___ Supplied records ___
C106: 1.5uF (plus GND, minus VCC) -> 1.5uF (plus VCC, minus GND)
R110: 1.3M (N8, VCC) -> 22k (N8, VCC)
___
___ Supplied records ___
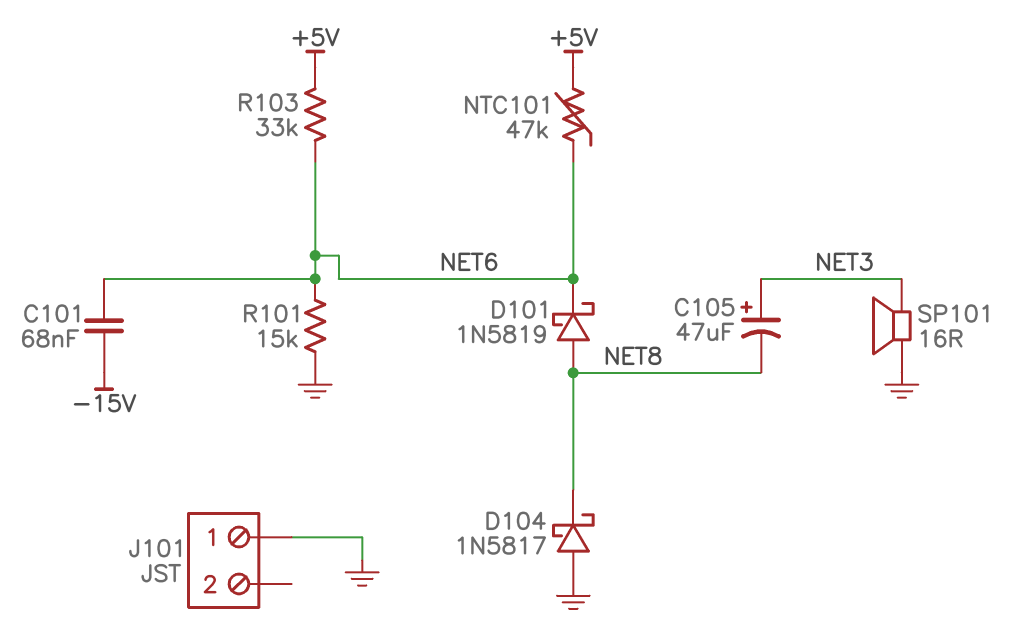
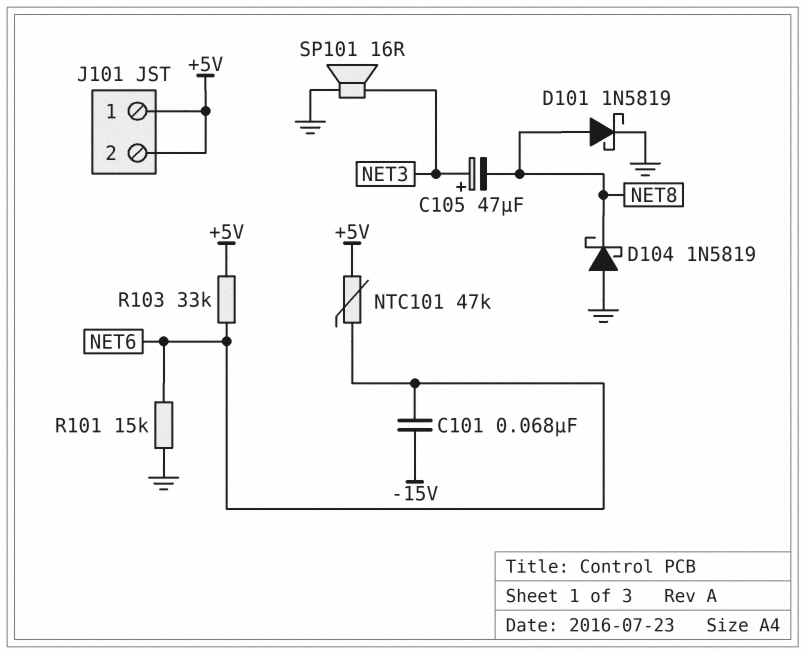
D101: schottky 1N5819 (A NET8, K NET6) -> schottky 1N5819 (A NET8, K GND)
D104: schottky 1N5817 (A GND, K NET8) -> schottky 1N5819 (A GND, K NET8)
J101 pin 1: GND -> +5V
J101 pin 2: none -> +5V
___
___ Supplied records ___
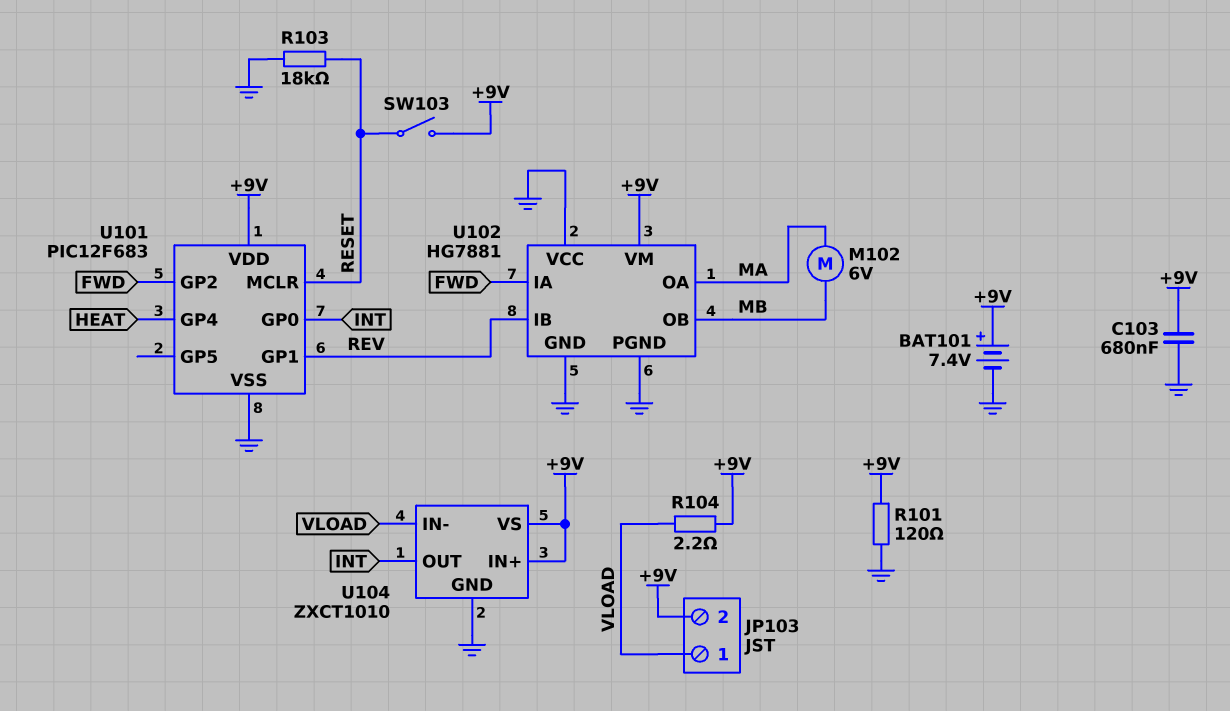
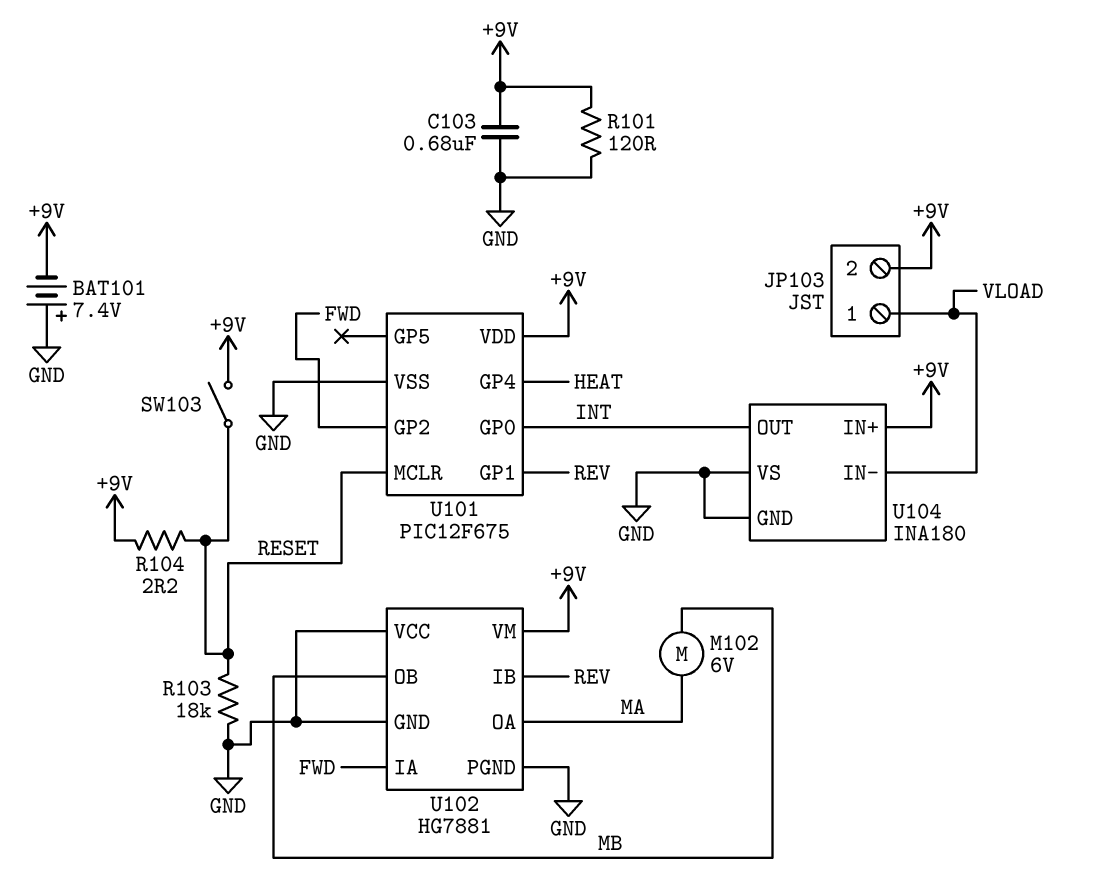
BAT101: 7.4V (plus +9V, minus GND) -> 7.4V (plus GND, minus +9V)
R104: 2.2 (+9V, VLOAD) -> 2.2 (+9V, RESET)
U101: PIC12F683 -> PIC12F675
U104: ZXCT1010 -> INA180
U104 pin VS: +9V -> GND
___
Which lines of the data contain the string "minus"? Copy each one.

C106: 1.5uF (plus GND, minus VCC) -> 1.5uF (plus VCC, minus GND)
BAT101: 7.4V (plus +9V, minus GND) -> 7.4V (plus GND, minus +9V)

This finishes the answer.